> What to do
Tally the lines below that hold the string "degrees", and give only the tally.

> Dataset section
◇ ◇ ◇ ◇

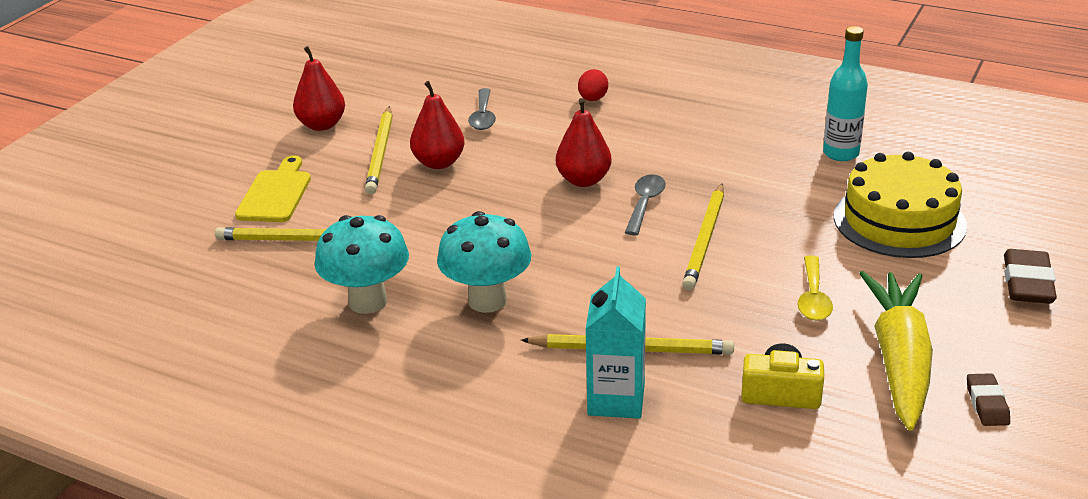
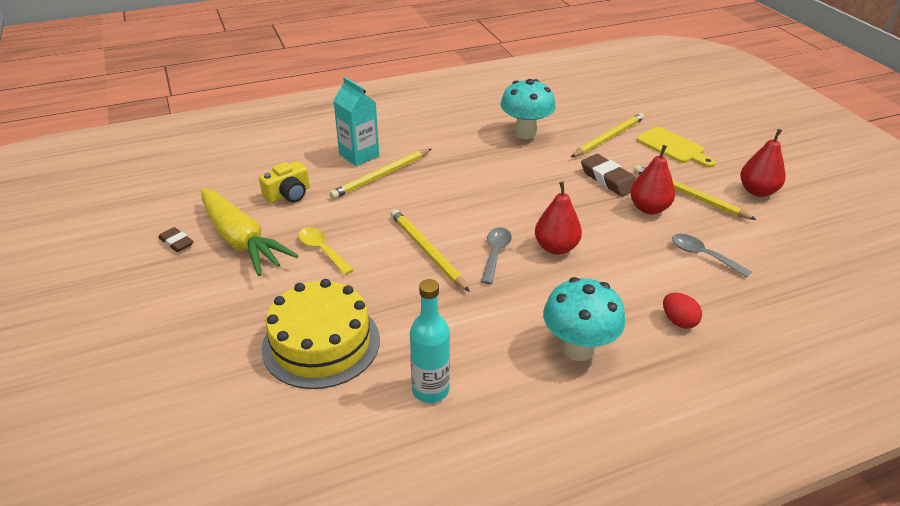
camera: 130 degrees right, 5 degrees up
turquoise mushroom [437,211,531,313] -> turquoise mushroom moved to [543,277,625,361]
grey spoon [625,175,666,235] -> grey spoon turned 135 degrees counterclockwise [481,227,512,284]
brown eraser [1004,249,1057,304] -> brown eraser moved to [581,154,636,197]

◇ ◇ ◇ ◇

> Response to this task
2